__Dataset excerpts__
****************
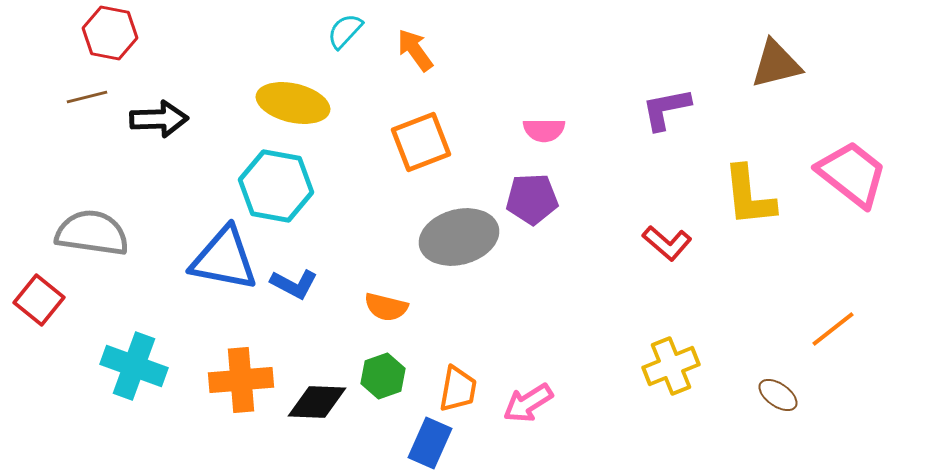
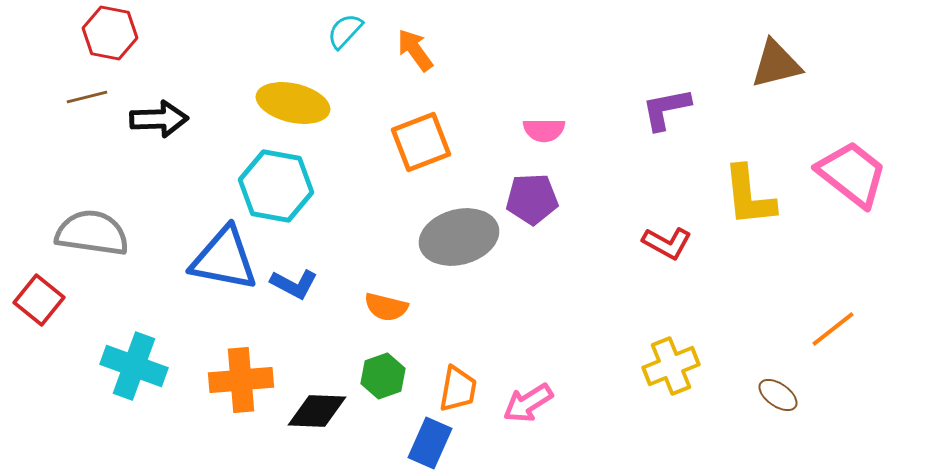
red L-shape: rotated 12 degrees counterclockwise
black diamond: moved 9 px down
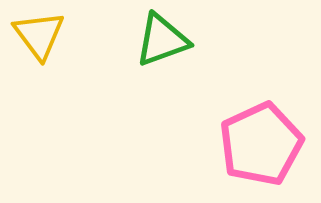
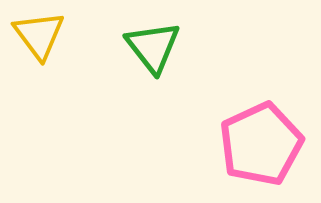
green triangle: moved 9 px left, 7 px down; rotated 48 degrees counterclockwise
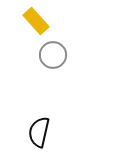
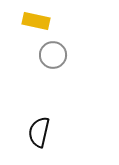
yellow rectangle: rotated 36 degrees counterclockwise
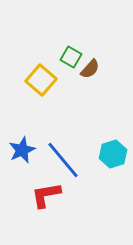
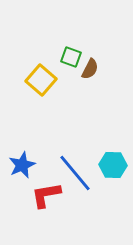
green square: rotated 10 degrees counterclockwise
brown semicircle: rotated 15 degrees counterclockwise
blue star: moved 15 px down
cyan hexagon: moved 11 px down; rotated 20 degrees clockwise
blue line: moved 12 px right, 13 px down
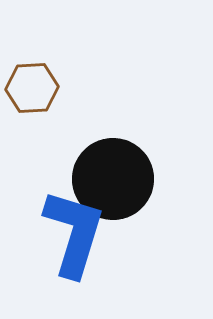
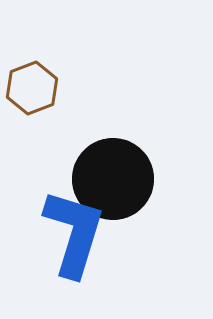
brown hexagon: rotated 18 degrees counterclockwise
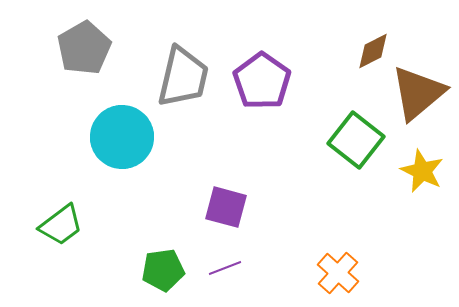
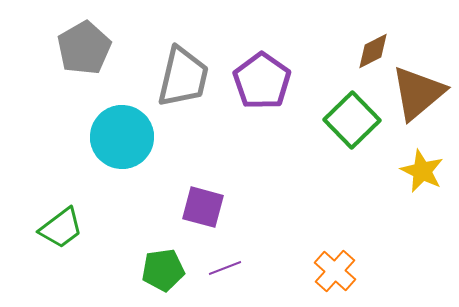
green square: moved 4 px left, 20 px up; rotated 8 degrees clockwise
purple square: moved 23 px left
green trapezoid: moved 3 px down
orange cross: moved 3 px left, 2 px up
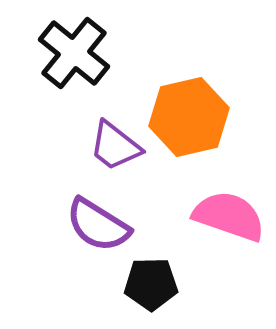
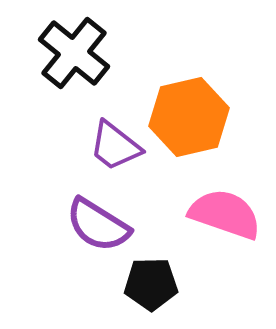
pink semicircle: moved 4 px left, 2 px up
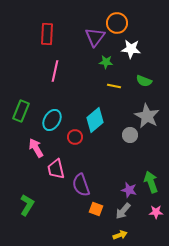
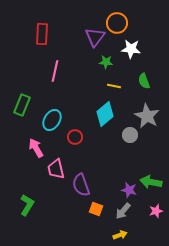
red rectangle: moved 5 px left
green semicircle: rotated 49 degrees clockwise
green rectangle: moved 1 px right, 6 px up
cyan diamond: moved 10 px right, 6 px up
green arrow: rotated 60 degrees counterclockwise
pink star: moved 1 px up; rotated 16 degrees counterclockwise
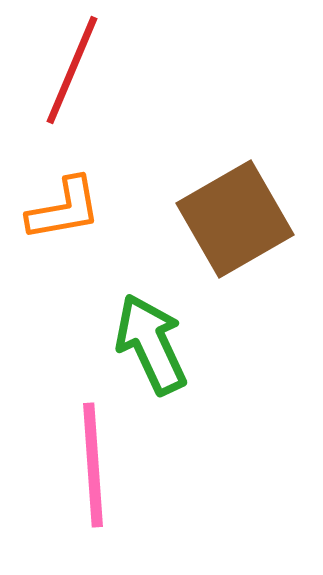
****************
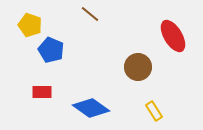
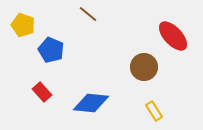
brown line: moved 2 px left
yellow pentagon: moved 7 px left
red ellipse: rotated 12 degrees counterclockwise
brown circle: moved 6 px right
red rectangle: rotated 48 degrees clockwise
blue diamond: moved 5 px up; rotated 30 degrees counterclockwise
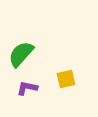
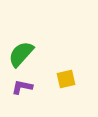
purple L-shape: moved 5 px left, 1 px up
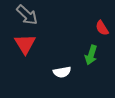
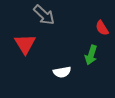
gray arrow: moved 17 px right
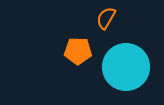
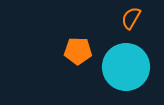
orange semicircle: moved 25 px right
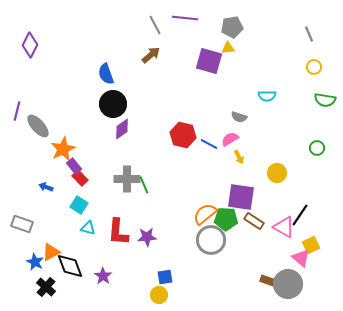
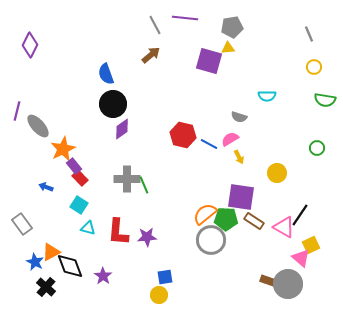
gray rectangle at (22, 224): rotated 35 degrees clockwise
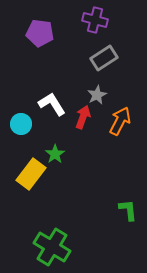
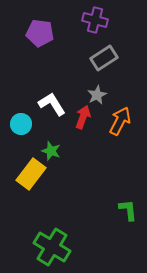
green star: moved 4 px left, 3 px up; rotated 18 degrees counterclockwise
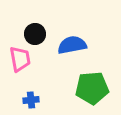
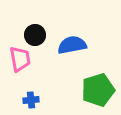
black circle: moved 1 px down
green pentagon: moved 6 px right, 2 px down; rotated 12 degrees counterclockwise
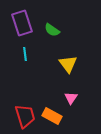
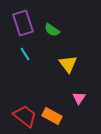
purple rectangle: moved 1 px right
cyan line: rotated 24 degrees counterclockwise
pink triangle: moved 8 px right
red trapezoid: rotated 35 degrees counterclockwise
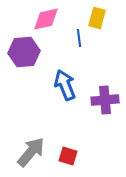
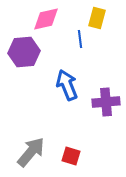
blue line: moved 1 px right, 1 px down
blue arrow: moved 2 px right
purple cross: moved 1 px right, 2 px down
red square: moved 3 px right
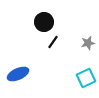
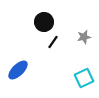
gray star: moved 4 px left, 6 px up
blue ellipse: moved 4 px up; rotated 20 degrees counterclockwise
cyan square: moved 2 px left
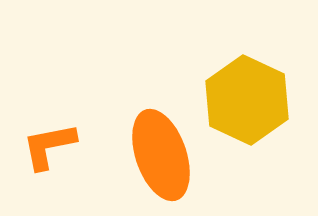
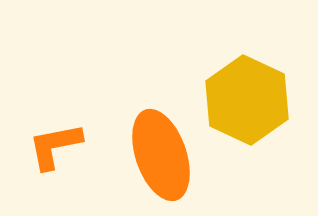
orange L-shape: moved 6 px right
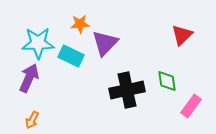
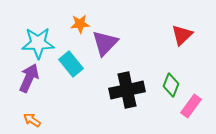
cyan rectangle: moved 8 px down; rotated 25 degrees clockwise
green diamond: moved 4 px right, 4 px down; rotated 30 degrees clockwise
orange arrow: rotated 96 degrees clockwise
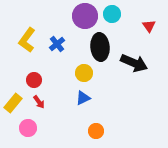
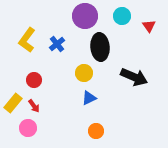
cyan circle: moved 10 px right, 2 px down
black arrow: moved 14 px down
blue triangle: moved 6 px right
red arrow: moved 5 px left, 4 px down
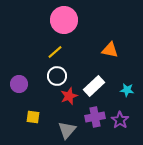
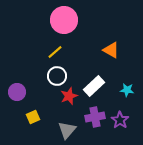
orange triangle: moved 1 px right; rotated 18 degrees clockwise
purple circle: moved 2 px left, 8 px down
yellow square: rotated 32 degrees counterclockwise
****************
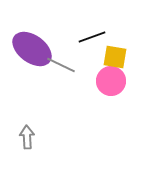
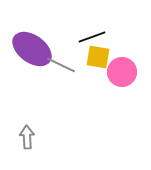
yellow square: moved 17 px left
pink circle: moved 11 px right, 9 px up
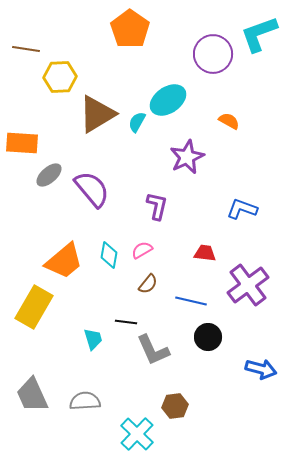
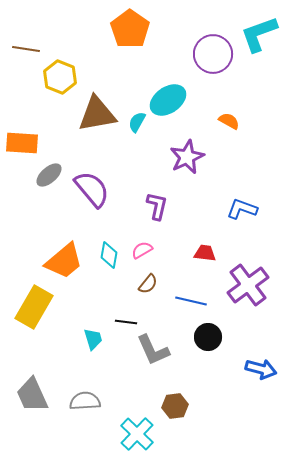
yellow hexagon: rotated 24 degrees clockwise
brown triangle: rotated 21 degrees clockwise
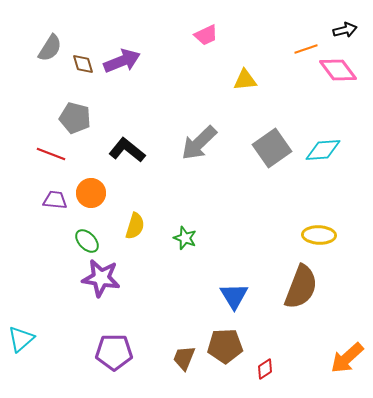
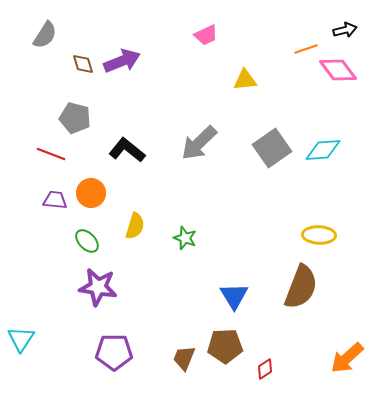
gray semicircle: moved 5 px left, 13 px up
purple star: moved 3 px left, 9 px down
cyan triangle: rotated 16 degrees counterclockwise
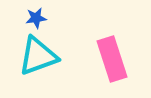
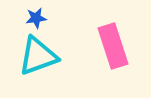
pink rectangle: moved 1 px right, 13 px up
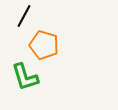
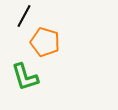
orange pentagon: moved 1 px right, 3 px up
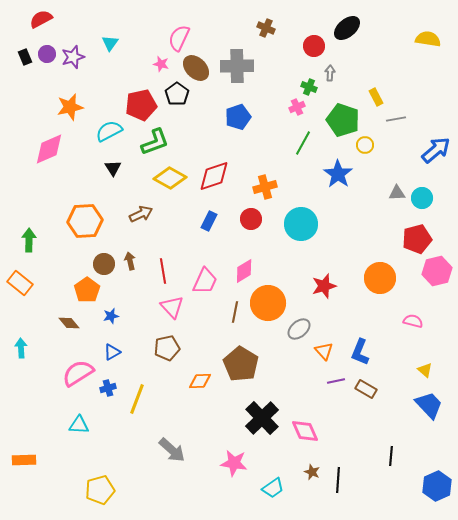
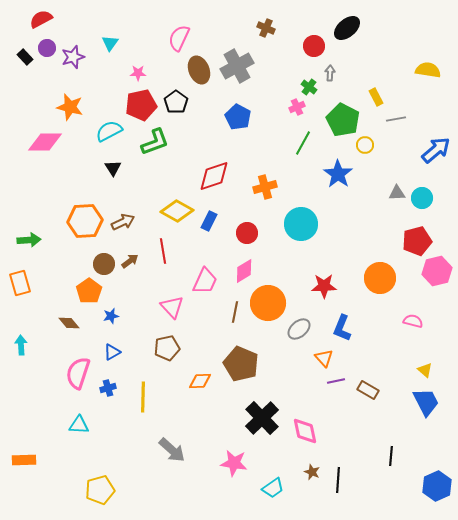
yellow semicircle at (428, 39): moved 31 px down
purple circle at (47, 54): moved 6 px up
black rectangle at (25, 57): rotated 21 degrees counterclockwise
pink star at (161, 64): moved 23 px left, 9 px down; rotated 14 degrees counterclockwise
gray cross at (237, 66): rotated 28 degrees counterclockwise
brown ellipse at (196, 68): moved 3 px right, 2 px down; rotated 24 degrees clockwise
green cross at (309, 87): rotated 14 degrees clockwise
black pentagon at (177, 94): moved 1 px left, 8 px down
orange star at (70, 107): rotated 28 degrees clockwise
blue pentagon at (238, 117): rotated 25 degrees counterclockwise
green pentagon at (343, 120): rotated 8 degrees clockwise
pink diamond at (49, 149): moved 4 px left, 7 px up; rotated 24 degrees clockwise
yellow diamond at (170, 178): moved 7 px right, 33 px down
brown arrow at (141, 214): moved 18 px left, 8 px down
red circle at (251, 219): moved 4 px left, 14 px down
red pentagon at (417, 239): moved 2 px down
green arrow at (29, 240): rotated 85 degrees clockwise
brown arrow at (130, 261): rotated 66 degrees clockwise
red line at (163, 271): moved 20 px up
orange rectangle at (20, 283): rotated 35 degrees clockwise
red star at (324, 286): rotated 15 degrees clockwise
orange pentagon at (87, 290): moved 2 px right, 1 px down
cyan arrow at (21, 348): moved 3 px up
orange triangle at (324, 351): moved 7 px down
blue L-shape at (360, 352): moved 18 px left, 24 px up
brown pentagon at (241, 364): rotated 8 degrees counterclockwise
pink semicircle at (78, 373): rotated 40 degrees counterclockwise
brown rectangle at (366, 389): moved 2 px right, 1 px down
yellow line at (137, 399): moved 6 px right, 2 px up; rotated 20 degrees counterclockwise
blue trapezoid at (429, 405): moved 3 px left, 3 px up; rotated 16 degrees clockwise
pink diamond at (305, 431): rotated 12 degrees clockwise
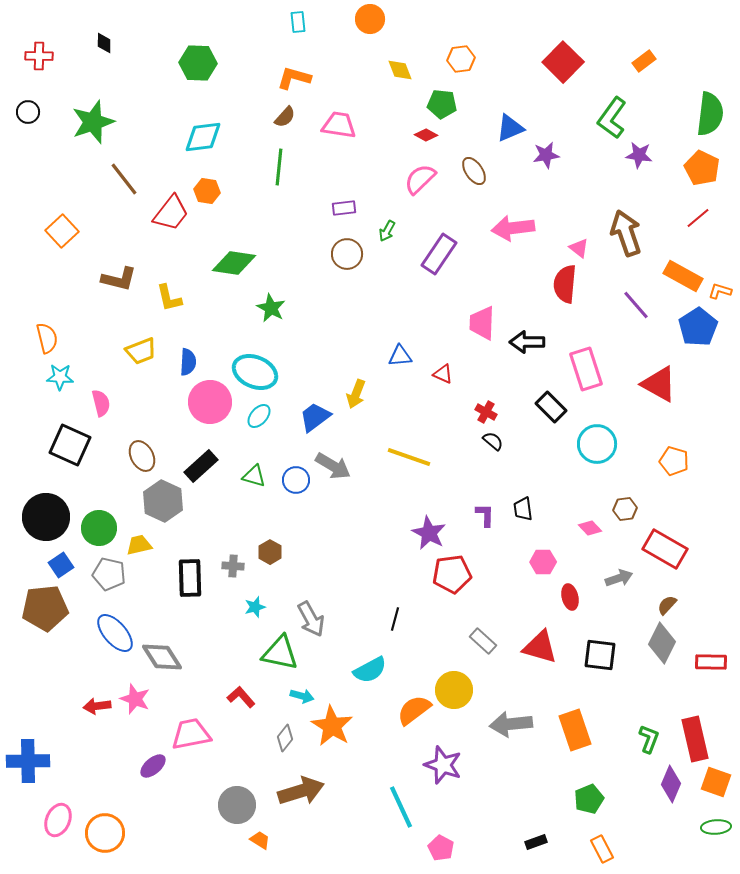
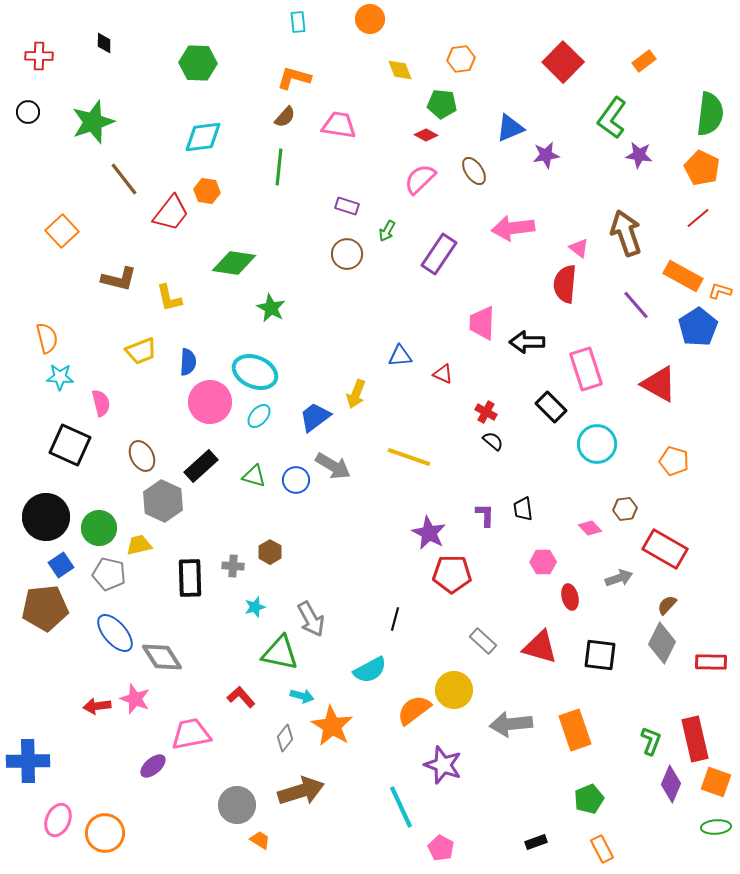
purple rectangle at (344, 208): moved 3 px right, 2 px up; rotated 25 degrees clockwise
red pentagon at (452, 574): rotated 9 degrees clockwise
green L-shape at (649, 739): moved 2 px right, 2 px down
****************
__Problem description__
Among the lines above, the one with "brown triangle: rotated 21 degrees clockwise" opens the part to repeat and the one with "red circle at" closes it; repeat only that part exactly, with no pictures.

__Response area__
brown triangle: rotated 21 degrees clockwise
gray semicircle: moved 5 px left, 13 px up
purple star: moved 3 px left, 9 px down
cyan triangle: rotated 16 degrees counterclockwise
pink rectangle: moved 1 px right, 13 px up
orange pentagon: moved 1 px right, 3 px up
yellow semicircle at (428, 39): moved 31 px down
purple circle at (47, 54): moved 6 px up
black rectangle at (25, 57): rotated 21 degrees counterclockwise
pink star at (161, 64): moved 23 px left, 9 px down; rotated 14 degrees counterclockwise
gray cross at (237, 66): rotated 28 degrees counterclockwise
brown ellipse at (196, 68): moved 3 px right, 2 px down; rotated 24 degrees clockwise
green cross at (309, 87): rotated 14 degrees clockwise
black pentagon at (177, 94): moved 1 px left, 8 px down
orange star at (70, 107): rotated 28 degrees clockwise
blue pentagon at (238, 117): rotated 25 degrees counterclockwise
green pentagon at (343, 120): rotated 8 degrees clockwise
pink diamond at (49, 149): moved 4 px left, 7 px up; rotated 24 degrees clockwise
yellow diamond at (170, 178): moved 7 px right, 33 px down
brown arrow at (141, 214): moved 18 px left, 8 px down
red circle at (251, 219): moved 4 px left, 14 px down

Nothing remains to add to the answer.